Problem statement: The whole listing is to be reproduced exactly as given.

Given records:
----------

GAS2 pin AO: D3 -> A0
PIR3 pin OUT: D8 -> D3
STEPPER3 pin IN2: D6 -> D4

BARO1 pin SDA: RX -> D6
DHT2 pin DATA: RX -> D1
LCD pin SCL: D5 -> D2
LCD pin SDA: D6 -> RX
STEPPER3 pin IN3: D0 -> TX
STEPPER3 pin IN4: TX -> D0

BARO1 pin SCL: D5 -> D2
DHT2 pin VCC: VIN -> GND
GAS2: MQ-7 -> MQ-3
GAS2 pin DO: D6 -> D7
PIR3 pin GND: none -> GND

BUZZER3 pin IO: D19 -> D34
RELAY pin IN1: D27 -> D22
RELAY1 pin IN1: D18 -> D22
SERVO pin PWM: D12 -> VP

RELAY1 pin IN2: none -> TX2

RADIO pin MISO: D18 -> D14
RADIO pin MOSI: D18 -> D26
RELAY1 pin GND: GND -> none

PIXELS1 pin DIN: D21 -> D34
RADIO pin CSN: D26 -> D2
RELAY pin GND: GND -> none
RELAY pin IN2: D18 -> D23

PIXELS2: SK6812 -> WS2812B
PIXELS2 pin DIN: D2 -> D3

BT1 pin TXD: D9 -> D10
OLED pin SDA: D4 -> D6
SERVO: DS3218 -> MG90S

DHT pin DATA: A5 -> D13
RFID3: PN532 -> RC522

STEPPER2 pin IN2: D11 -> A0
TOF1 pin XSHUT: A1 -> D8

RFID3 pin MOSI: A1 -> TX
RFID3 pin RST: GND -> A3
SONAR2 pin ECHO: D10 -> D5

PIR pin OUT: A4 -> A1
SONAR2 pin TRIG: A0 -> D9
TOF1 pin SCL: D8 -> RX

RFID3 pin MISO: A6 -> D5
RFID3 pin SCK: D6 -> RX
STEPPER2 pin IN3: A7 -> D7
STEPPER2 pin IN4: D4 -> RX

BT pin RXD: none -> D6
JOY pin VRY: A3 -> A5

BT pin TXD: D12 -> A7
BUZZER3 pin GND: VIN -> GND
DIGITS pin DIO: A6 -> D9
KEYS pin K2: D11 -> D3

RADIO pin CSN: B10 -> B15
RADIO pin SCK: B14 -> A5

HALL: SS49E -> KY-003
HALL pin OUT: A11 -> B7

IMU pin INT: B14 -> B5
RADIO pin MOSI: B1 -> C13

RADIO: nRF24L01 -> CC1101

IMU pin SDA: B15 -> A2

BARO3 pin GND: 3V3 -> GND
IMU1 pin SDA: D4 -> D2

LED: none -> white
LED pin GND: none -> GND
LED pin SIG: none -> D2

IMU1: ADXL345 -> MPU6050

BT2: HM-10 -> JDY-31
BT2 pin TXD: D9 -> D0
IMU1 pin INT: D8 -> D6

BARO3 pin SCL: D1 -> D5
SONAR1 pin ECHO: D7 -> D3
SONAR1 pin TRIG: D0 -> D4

----------

Task answer:
GAS2 pin AO: D3 -> A0
PIR3 pin OUT: D8 -> D3
STEPPER3 pin IN2: D6 -> D4

BARO1 pin SDA: RX -> D6
DHT2 pin DATA: RX -> D1
LCD pin SCL: D5 -> D2
LCD pin SDA: D6 -> RX
STEPPER3 pin IN3: D0 -> TX
STEPPER3 pin IN4: TX -> D0

BARO1 pin SCL: D5 -> D2
DHT2 pin VCC: VIN -> GND
GAS2: MQ-7 -> MQ-3
GAS2 pin DO: D6 -> D7
PIR3 pin GND: none -> GND

BUZZER3 pin IO: D19 -> D34
RELAY pin IN1: D27 -> D22
RELAY1 pin IN1: D18 -> D22
SERVO pin PWM: D12 -> VP

RELAY1 pin IN2: none -> TX2

RADIO pin MISO: D18 -> D14
RADIO pin MOSI: D18 -> D26
RELAY1 pin GND: GND -> none

PIXELS1 pin DIN: D21 -> D34
RADIO pin CSN: D26 -> D2
RELAY pin GND: GND -> none
RELAY pin IN2: D18 -> D23

PIXELS2: SK6812 -> WS2812B
PIXELS2 pin DIN: D2 -> D3

BT1 pin TXD: D9 -> D10
OLED pin SDA: D4 -> D6
SERVO: DS3218 -> MG90S

DHT pin DATA: A5 -> D13
RFID3: PN532 -> RC522

STEPPER2 pin IN2: D11 -> A0
TOF1 pin XSHUT: A1 -> D8

RFID3 pin MOSI: A1 -> TX
RFID3 pin RST: GND -> A3
SONAR2 pin ECHO: D10 -> D5

PIR pin OUT: A4 -> A1
SONAR2 pin TRIG: A0 -> D9
TOF1 pin SCL: D8 -> RX

RFID3 pin MISO: A6 -> D5
RFID3 pin SCK: D6 -> RX
STEPPER2 pin IN3: A7 -> D7
STEPPER2 pin IN4: D4 -> RX

BT pin RXD: none -> D6
JOY pin VRY: A3 -> A5

BT pin TXD: D12 -> A7
BUZZER3 pin GND: VIN -> GND
DIGITS pin DIO: A6 -> D9
KEYS pin K2: D11 -> D3

RADIO pin CSN: B10 -> B15
RADIO pin SCK: B14 -> A5

HALL: SS49E -> KY-003
HALL pin OUT: A11 -> B7

IMU pin INT: B14 -> B5
RADIO pin MOSI: B1 -> C13

RADIO: nRF24L01 -> CC1101

IMU pin SDA: B15 -> A2

BARO3 pin GND: 3V3 -> GND
IMU1 pin SDA: D4 -> D2

LED: none -> white
LED pin GND: none -> GND
LED pin SIG: none -> D2

IMU1: ADXL345 -> MPU6050

BT2: HM-10 -> JDY-31
BT2 pin TXD: D9 -> D0
IMU1 pin INT: D8 -> D6

BARO3 pin SCL: D1 -> D5
SONAR1 pin ECHO: D7 -> D3
SONAR1 pin TRIG: D0 -> D4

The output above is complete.